[[ Task input, beginning ]]
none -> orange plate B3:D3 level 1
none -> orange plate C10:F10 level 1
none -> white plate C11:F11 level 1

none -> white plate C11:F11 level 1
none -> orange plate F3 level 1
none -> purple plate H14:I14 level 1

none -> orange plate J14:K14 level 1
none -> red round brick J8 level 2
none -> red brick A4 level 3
[[ Task input, end ]]
[[ Task input, beginning ]]
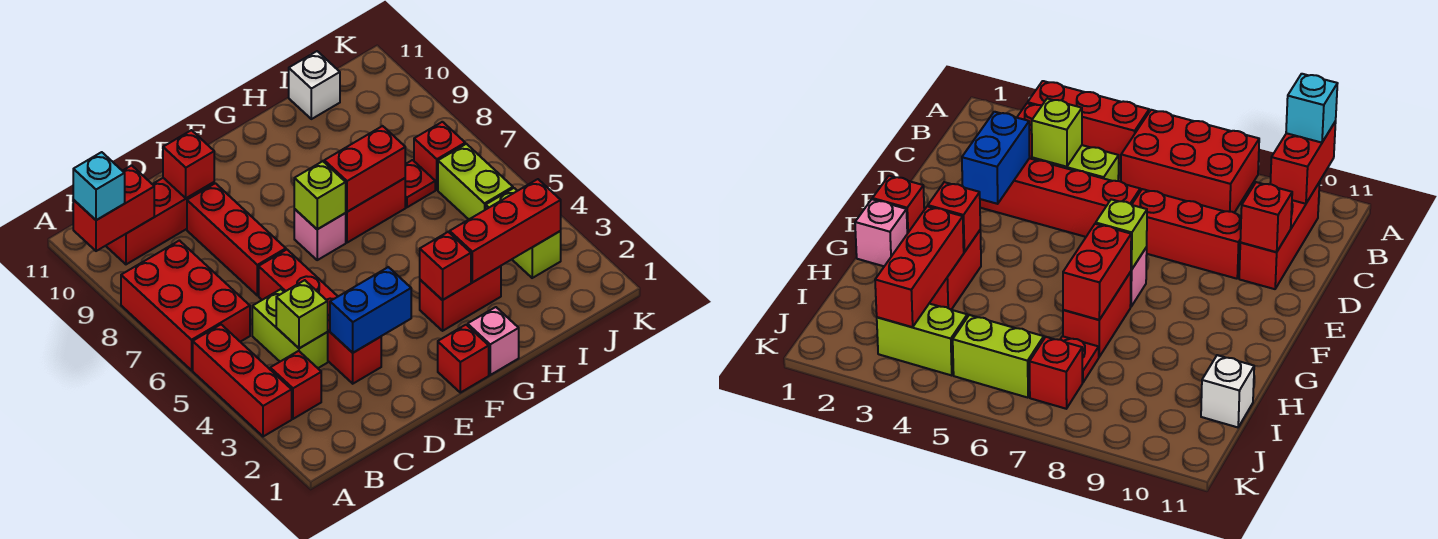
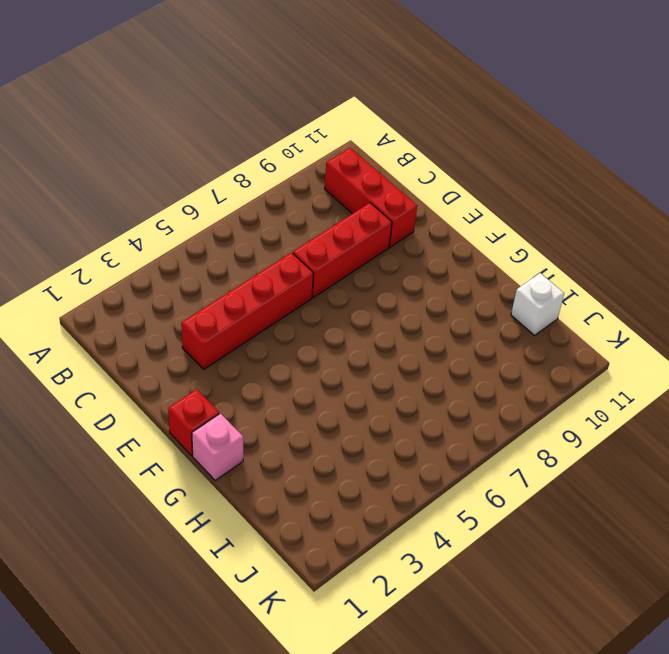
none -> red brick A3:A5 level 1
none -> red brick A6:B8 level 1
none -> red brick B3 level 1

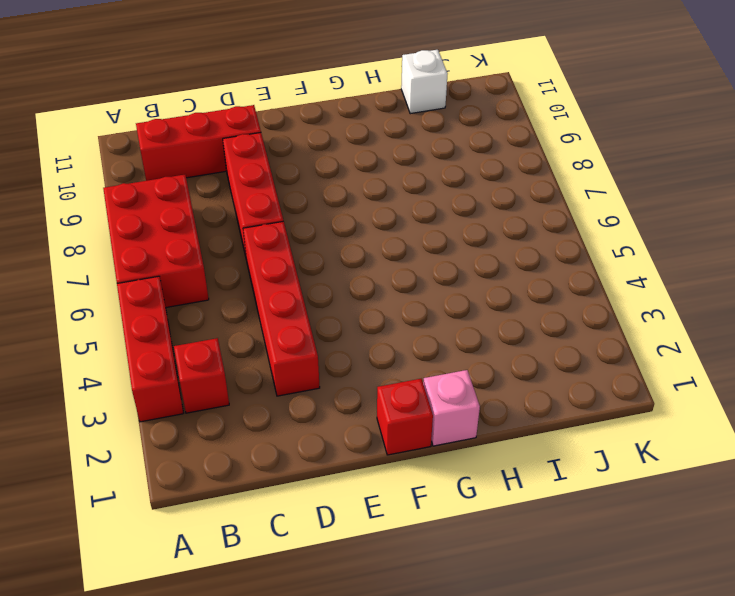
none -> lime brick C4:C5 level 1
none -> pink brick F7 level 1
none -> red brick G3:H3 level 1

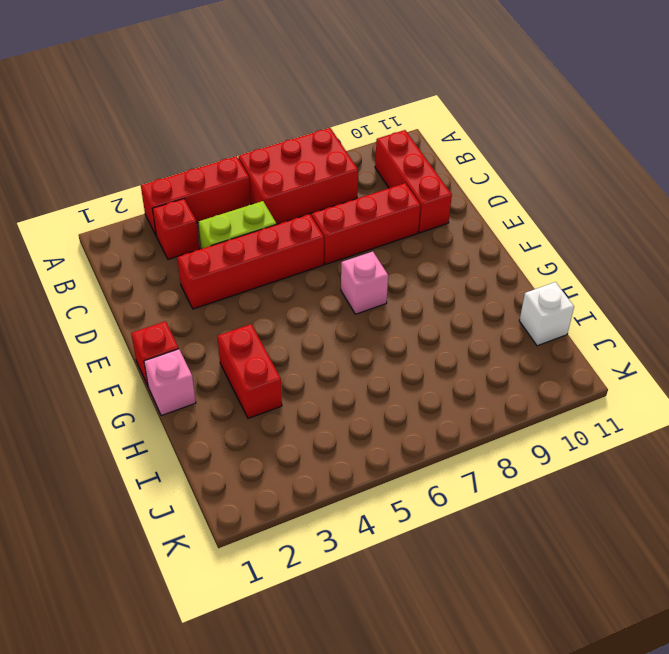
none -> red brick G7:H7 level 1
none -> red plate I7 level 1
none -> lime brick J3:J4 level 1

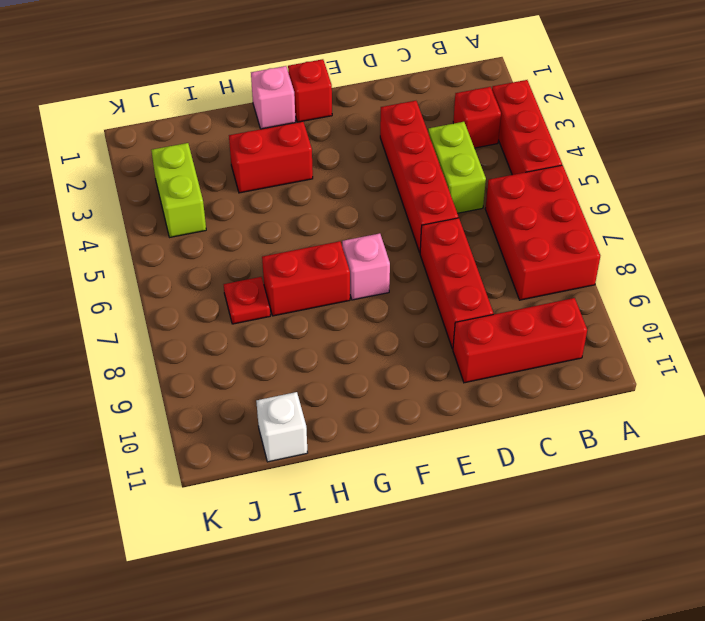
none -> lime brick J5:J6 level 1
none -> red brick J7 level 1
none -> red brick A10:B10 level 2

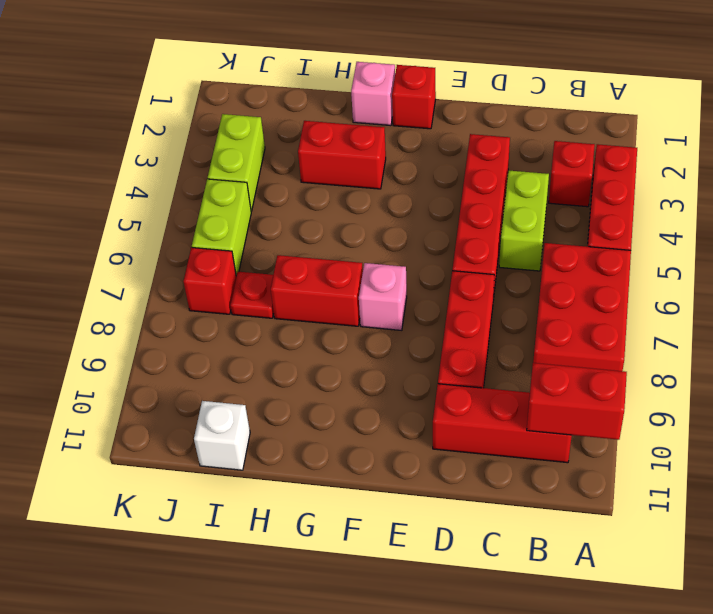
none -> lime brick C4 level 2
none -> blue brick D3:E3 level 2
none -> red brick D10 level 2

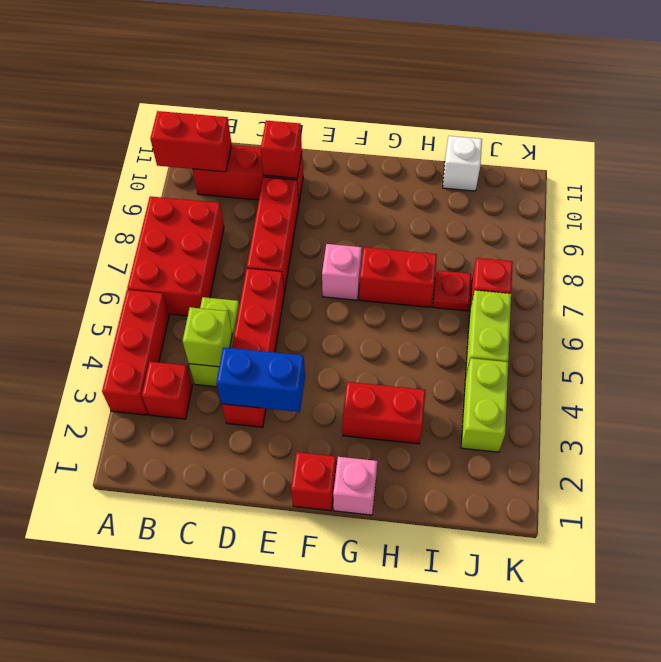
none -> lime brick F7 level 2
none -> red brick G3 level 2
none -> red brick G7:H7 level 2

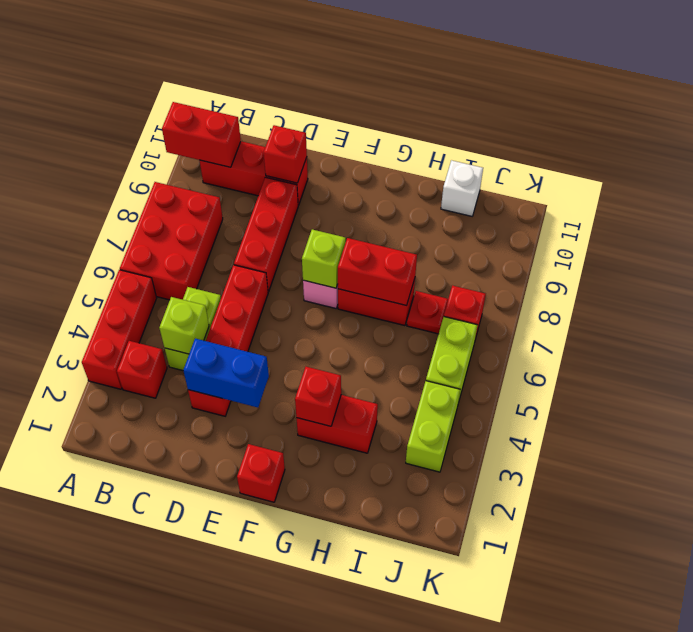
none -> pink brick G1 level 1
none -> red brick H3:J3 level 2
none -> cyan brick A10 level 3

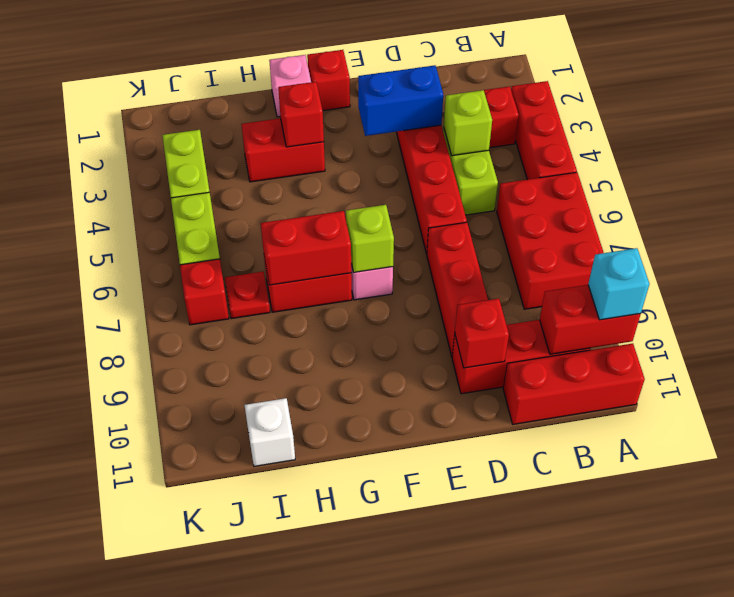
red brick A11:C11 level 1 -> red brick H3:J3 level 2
[[ Task input, end ]]
§ **Assignment**
All lines that hold the word "plate" should be copied from the data.

§ **Result below**
none -> orange plate B3:D3 level 1
none -> orange plate C10:F10 level 1
none -> white plate C11:F11 level 1
none -> white plate C11:F11 level 1
none -> orange plate F3 level 1
none -> purple plate H14:I14 level 1
none -> orange plate J14:K14 level 1
none -> red plate I7 level 1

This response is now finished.